**Exercise goal**
The entries that follow should come back exactly, with no pictures among them.

== Dataset records ==

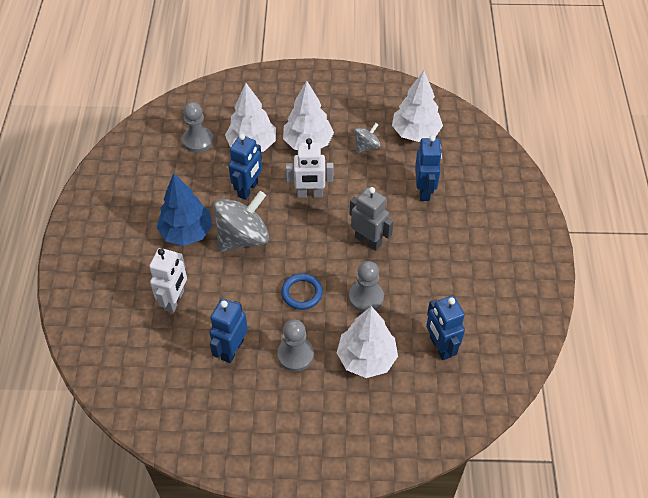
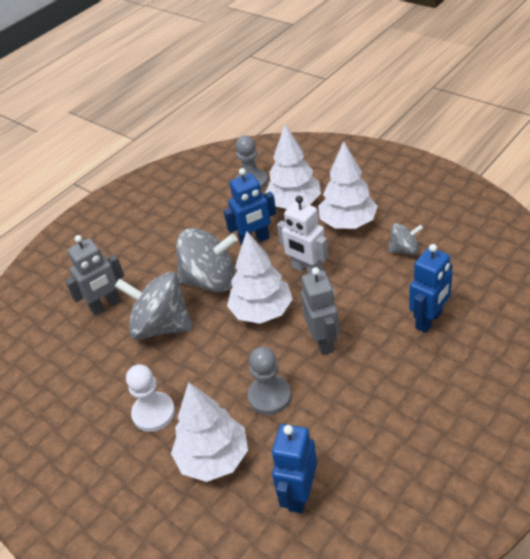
camera: 45 degrees right, 10 degrees down
(174, 300) = (106, 306): white robot -> grey robot
(187, 233) = (169, 254): blue tree -> none
(232, 349) = (107, 375): blue robot -> none
(238, 291) = (161, 326): none -> grey spinning top
(295, 355) = (153, 413): grey pawn -> white pawn
(302, 293) = (214, 358): blue ring -> none
(415, 133) = (471, 258): white tree -> white tree (262, 311)

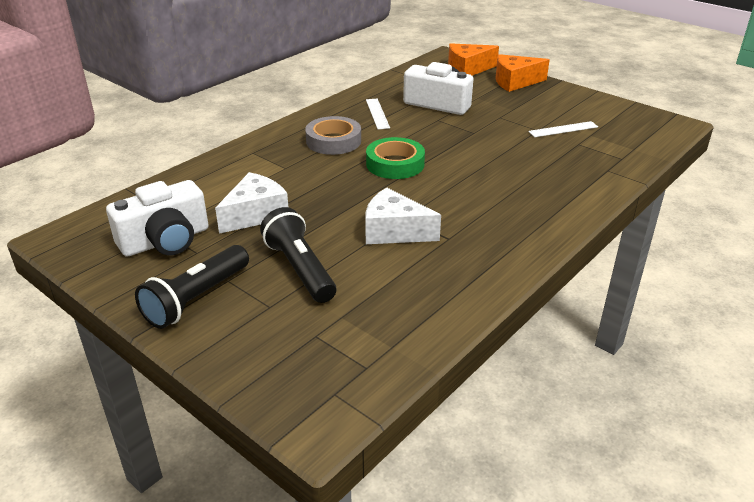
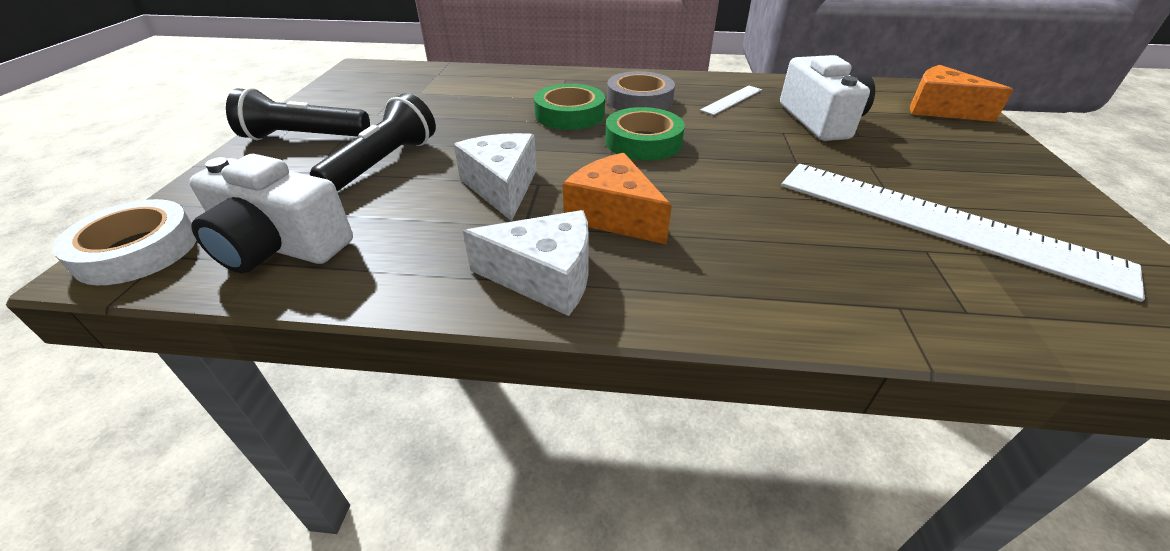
camera: 55 degrees right, 5 degrees up
(165, 240) = (385, 98): white camera -> white camera (279, 246)
(255, 214) = (461, 114): white cheese -> white cheese (545, 277)
(312, 407) = (137, 250): none -> white tape
(320, 173) = (569, 114): none -> green tape
(515, 82) = (985, 145): orange cheese -> orange cheese (614, 215)
(563, 129) = (940, 223): white ruler -> white ruler, size x2.36

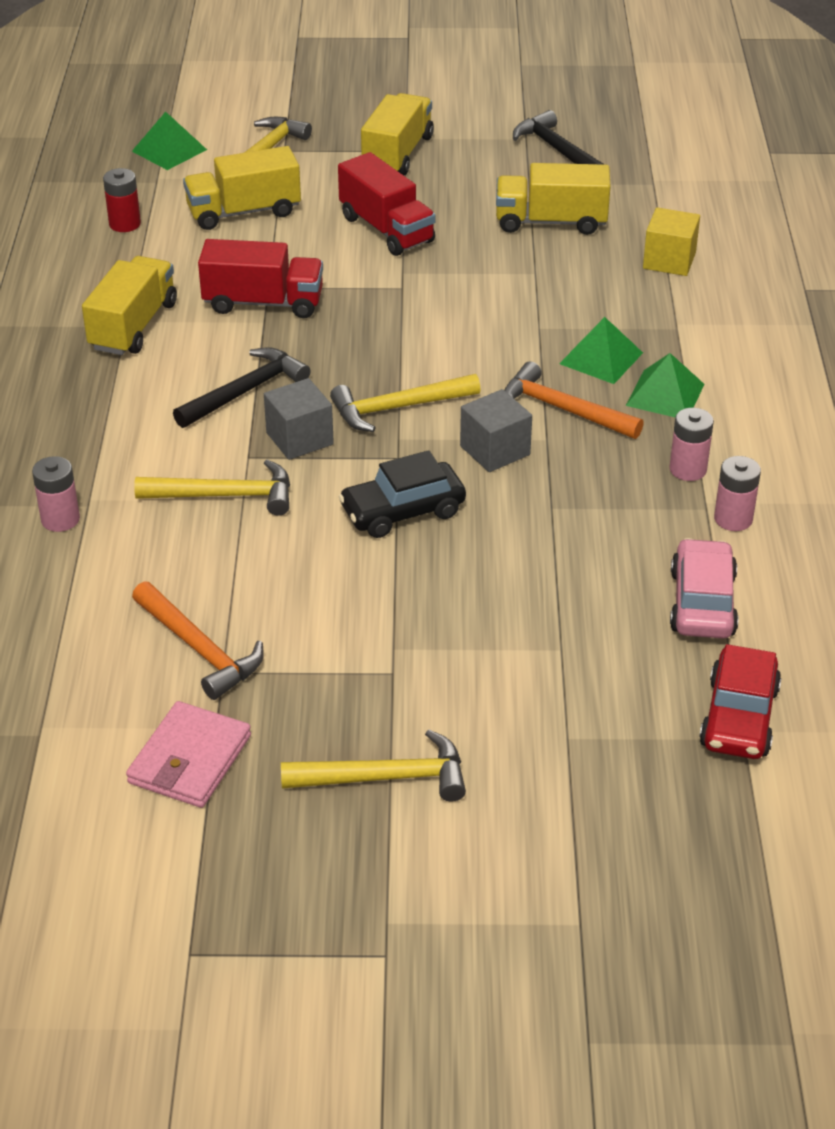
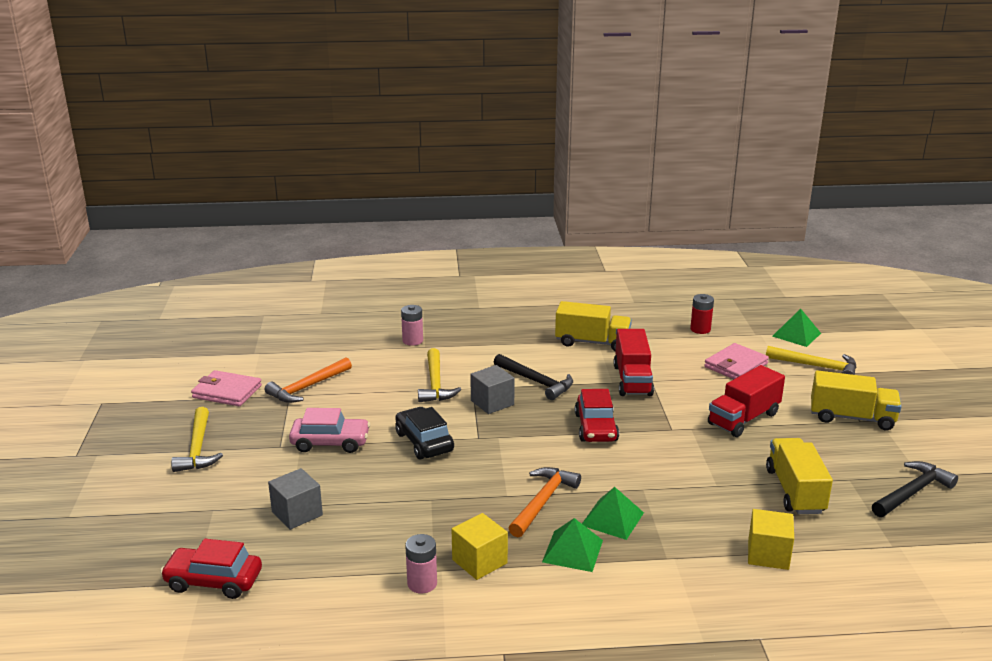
camera: 85 degrees right, 15 degrees down
(243, 212) = (736, 365): yellow truck -> pink wallet
(388, 348) = (596, 427): none -> red car
(397, 408) = (530, 434): yellow hammer -> none
(495, 450) = (490, 474): grey cube -> grey cube (297, 513)
(688, 469) = (479, 561): pink battery -> yellow cube
(702, 603) = (329, 566): pink car -> pink car (330, 442)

===

**Answer to the exercise**
camera: 45 degrees right, 10 degrees down
(174, 300) = (106, 306): white robot -> grey robot
(187, 233) = (169, 254): blue tree -> none
(232, 349) = (107, 375): blue robot -> none
(238, 291) = (161, 326): none -> grey spinning top
(295, 355) = (153, 413): grey pawn -> white pawn
(302, 293) = (214, 358): blue ring -> none
(415, 133) = (471, 258): white tree -> white tree (262, 311)

camera: 55 degrees right, 5 degrees up
(165, 240) = (385, 98): white camera -> white camera (279, 246)
(255, 214) = (461, 114): white cheese -> white cheese (545, 277)
(312, 407) = (137, 250): none -> white tape
(320, 173) = (569, 114): none -> green tape
(515, 82) = (985, 145): orange cheese -> orange cheese (614, 215)
(563, 129) = (940, 223): white ruler -> white ruler, size x2.36

camera: 85 degrees right, 15 degrees down
(243, 212) = (736, 365): yellow truck -> pink wallet
(388, 348) = (596, 427): none -> red car
(397, 408) = (530, 434): yellow hammer -> none
(495, 450) = (490, 474): grey cube -> grey cube (297, 513)
(688, 469) = (479, 561): pink battery -> yellow cube
(702, 603) = (329, 566): pink car -> pink car (330, 442)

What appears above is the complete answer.